**INFORMATION:**

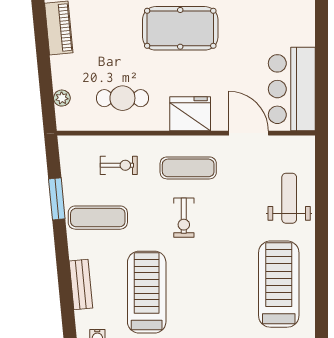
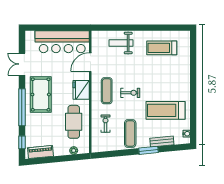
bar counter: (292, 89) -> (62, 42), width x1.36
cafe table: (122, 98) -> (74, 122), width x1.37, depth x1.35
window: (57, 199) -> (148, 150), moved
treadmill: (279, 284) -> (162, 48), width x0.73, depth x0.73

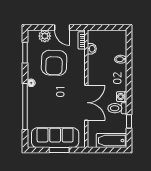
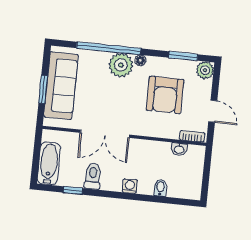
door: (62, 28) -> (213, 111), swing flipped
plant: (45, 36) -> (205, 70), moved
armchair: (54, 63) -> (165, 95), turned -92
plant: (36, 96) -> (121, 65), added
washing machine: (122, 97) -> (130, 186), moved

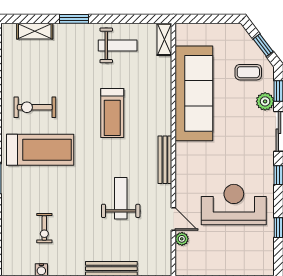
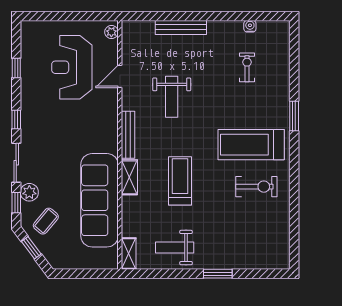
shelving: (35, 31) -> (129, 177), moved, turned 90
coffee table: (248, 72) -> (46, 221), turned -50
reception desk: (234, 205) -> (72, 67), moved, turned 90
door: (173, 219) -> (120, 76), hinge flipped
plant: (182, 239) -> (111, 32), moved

---

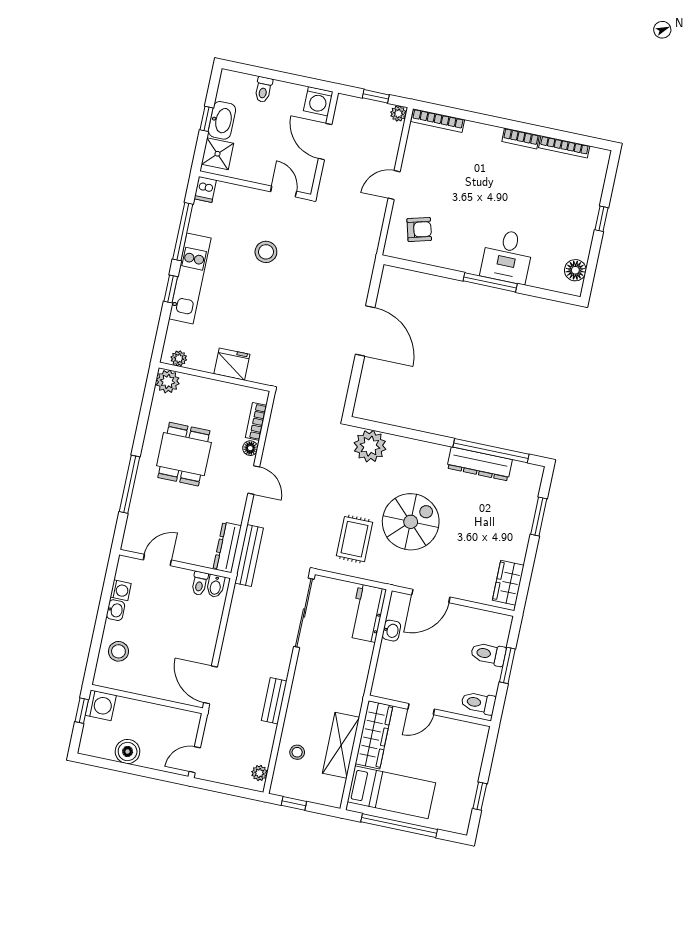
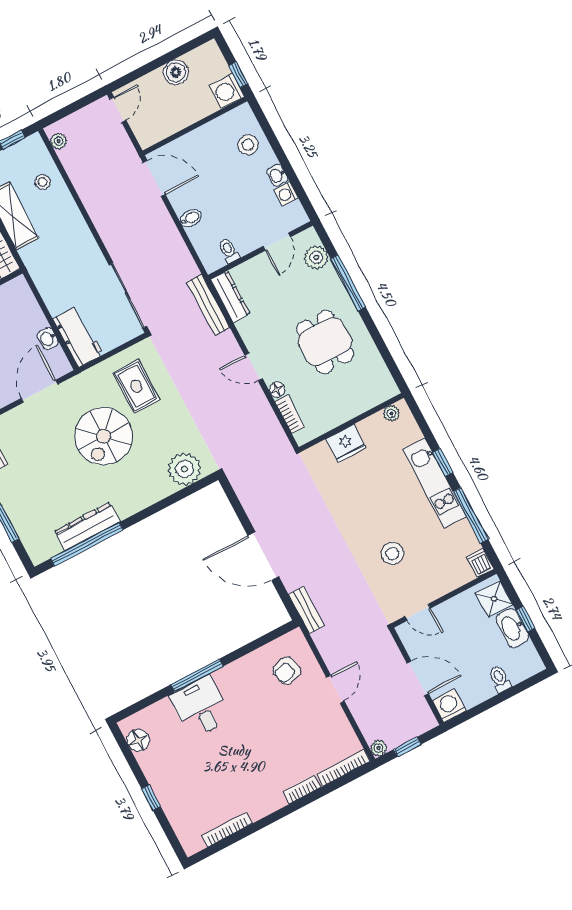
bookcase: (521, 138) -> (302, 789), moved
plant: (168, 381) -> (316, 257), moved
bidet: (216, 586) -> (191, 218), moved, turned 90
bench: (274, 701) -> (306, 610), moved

**EXERCISE INSTRUCTIONS:** Give back exactly the lines of the listing above from the one that contains "armchair: (54, 63) -> (165, 95), turned -92" up to and including the one that contains "plant: (182, 239) -> (111, 32), moved", but not the pictures, and no other lines.

**EXERCISE SOLUTION:**
armchair: (54, 63) -> (165, 95), turned -92
plant: (36, 96) -> (121, 65), added
washing machine: (122, 97) -> (130, 186), moved

shelving: (35, 31) -> (129, 177), moved, turned 90
coffee table: (248, 72) -> (46, 221), turned -50
reception desk: (234, 205) -> (72, 67), moved, turned 90
door: (173, 219) -> (120, 76), hinge flipped
plant: (182, 239) -> (111, 32), moved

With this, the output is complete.